◆ WHAT YOU NEED TO DO ◆
From the records below, copy every line that contains the word "cyan".

◆ SUPPLIED DATA ◆

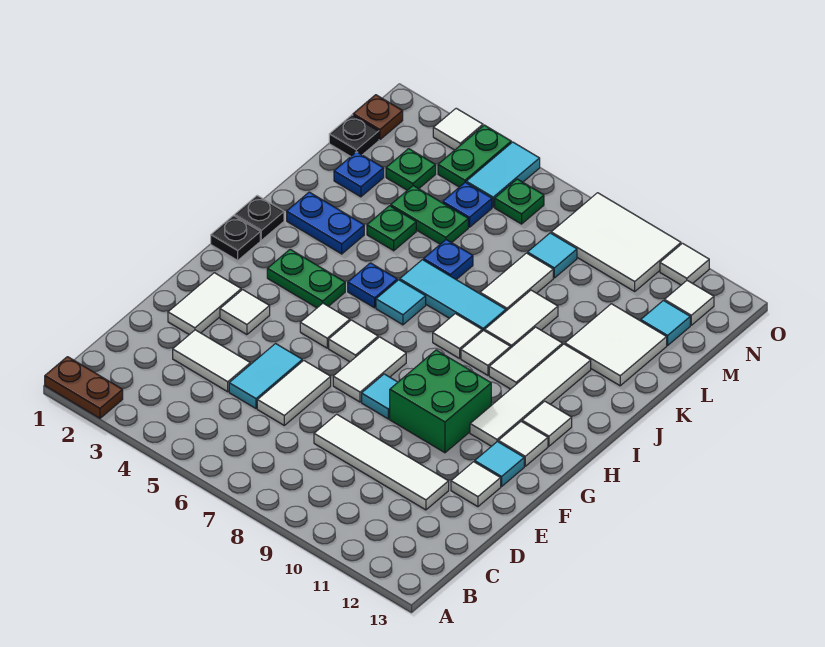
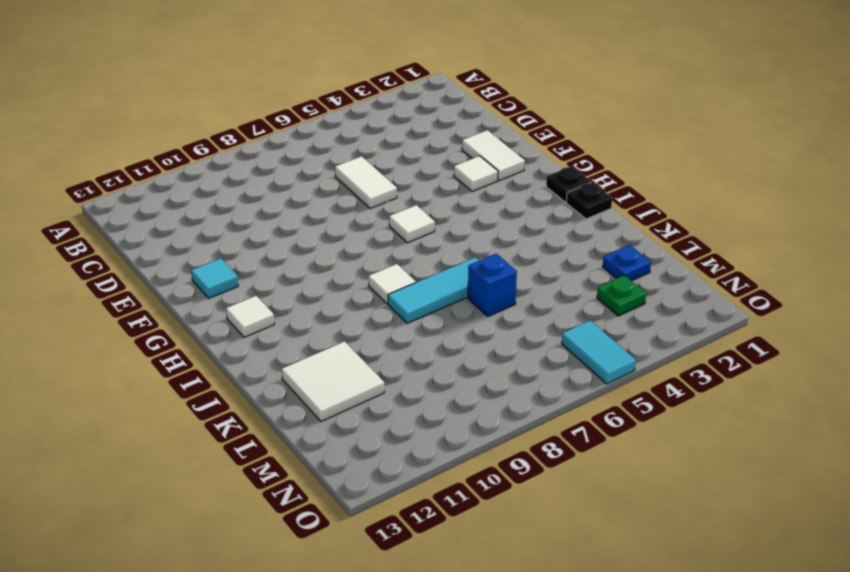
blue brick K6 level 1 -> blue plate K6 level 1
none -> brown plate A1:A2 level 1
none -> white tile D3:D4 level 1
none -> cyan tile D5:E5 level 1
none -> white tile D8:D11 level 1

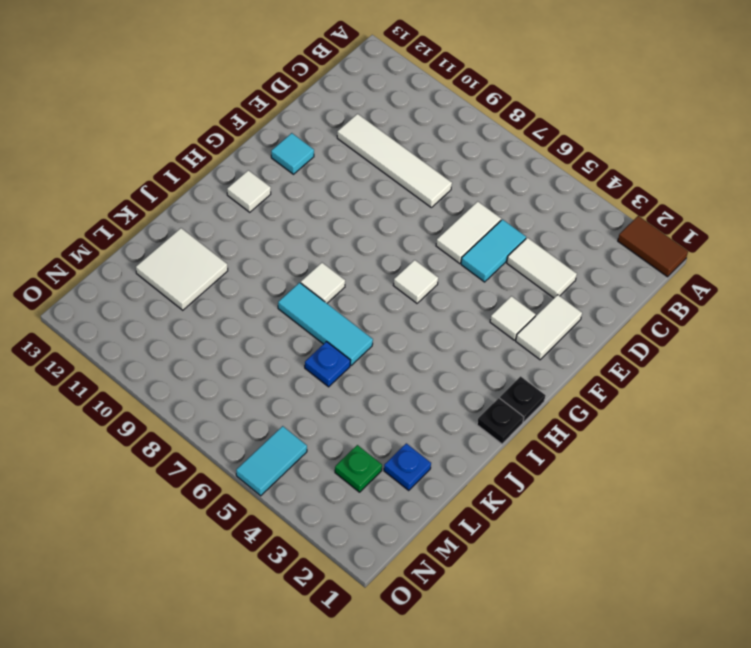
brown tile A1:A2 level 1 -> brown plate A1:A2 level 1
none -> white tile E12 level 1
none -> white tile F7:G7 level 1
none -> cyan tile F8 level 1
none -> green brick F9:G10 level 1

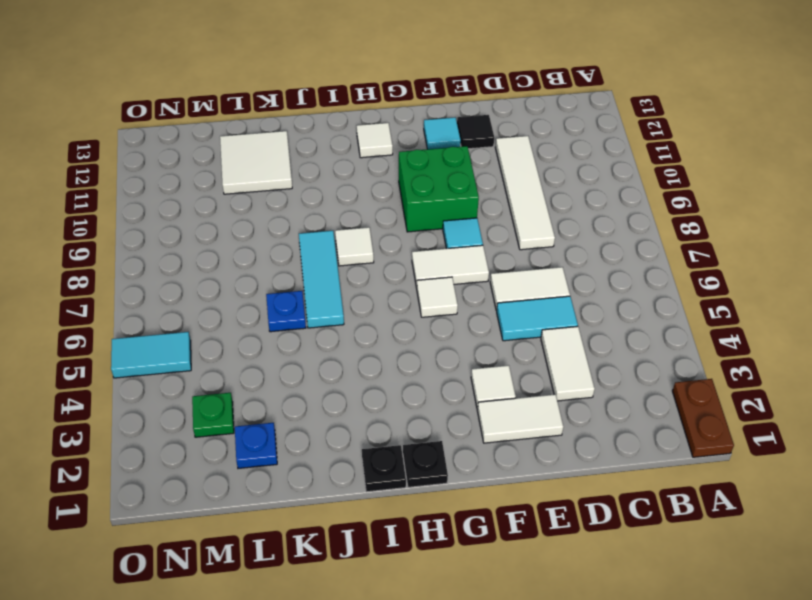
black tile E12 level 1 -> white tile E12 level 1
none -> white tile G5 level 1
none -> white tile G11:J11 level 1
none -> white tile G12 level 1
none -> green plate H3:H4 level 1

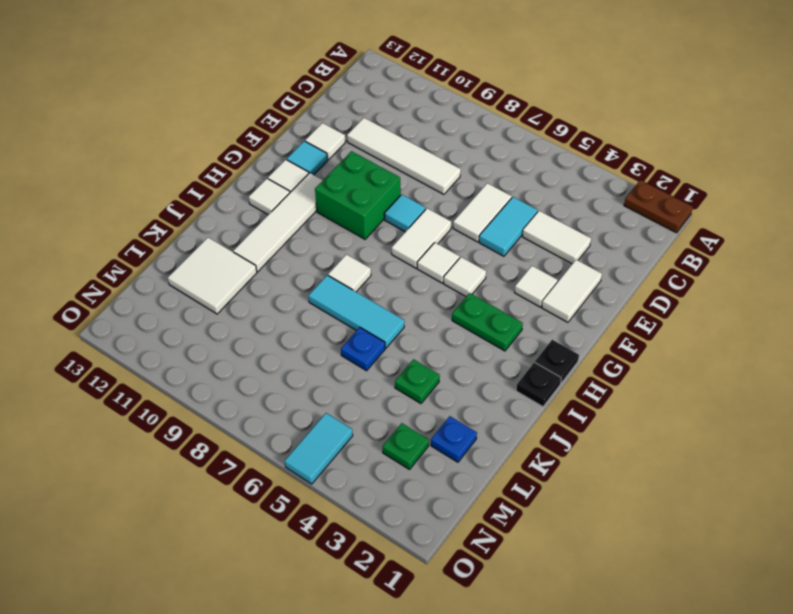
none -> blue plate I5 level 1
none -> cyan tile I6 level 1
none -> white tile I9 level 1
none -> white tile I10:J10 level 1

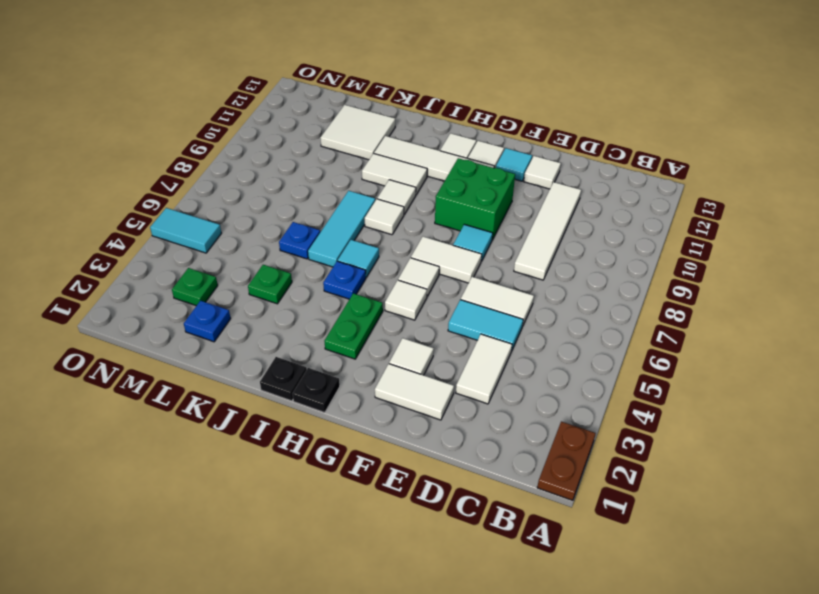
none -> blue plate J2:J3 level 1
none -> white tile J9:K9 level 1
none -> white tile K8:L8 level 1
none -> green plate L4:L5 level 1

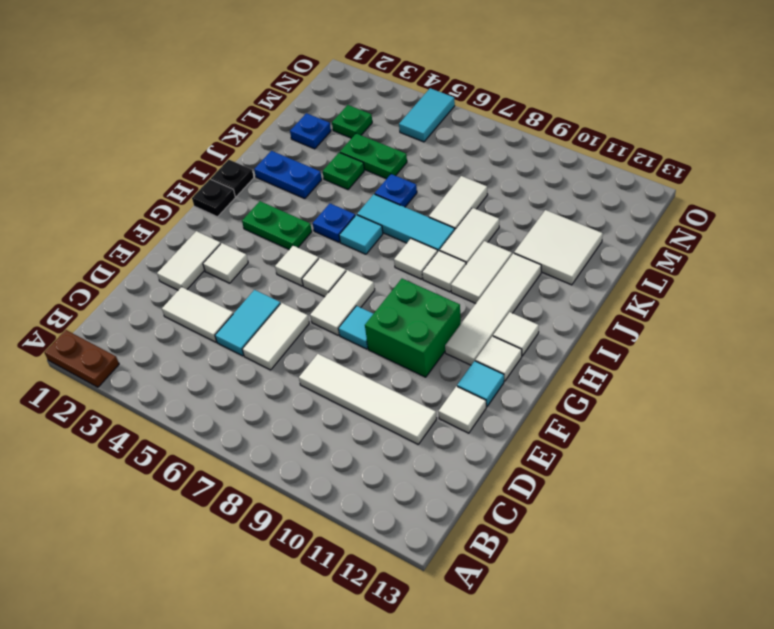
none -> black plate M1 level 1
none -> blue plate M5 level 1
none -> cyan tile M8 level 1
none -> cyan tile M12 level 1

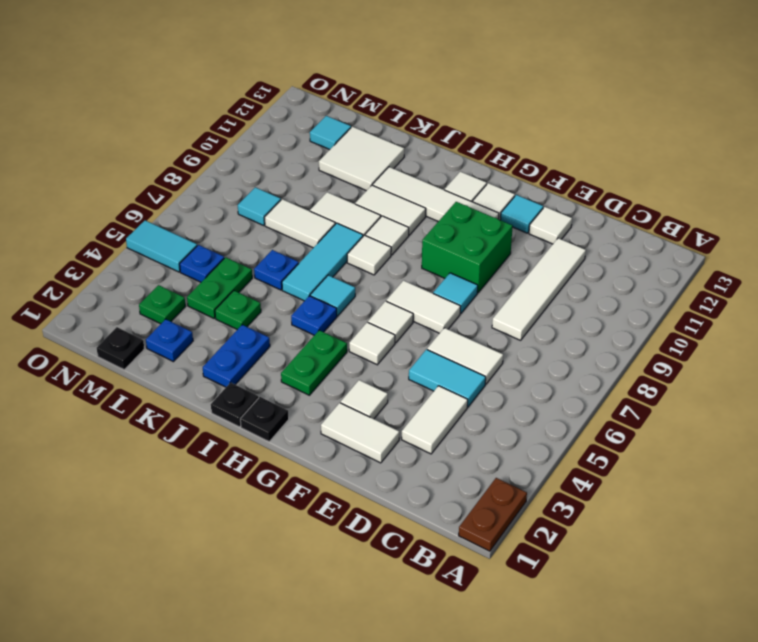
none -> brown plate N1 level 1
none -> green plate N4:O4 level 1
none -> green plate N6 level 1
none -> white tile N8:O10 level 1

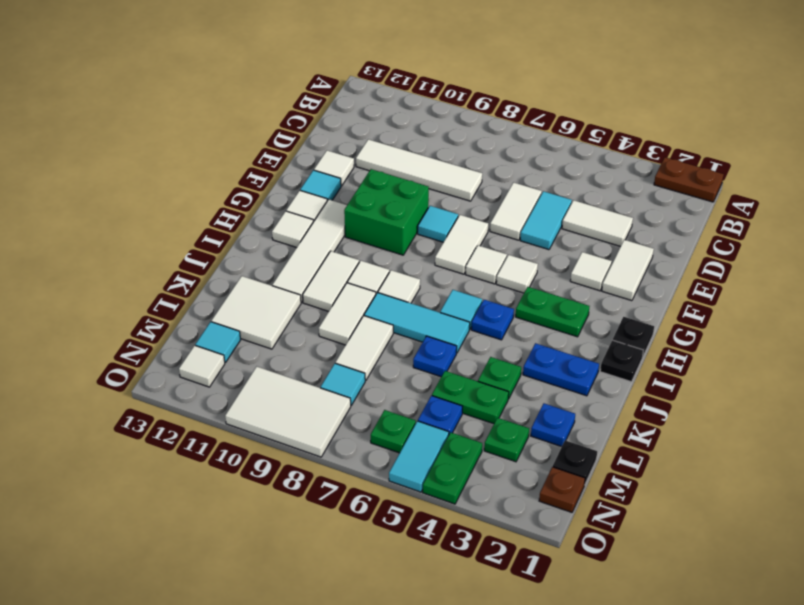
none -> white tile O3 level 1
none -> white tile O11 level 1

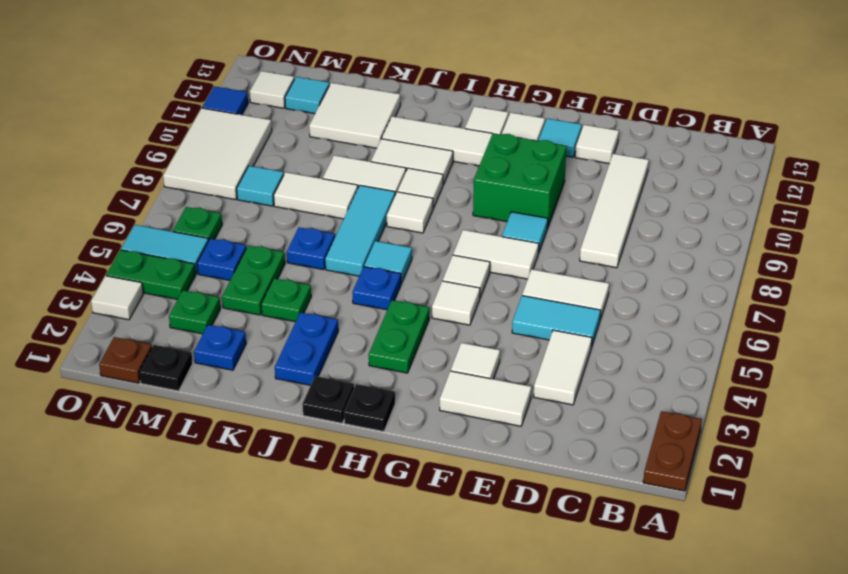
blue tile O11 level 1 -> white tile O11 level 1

◆ EXERCISE OUTPUT ◆
none -> cyan tile D5:E5 level 1
none -> cyan tile F8 level 1
none -> cyan tile I6 level 1
none -> cyan tile M8 level 1
none -> cyan tile M12 level 1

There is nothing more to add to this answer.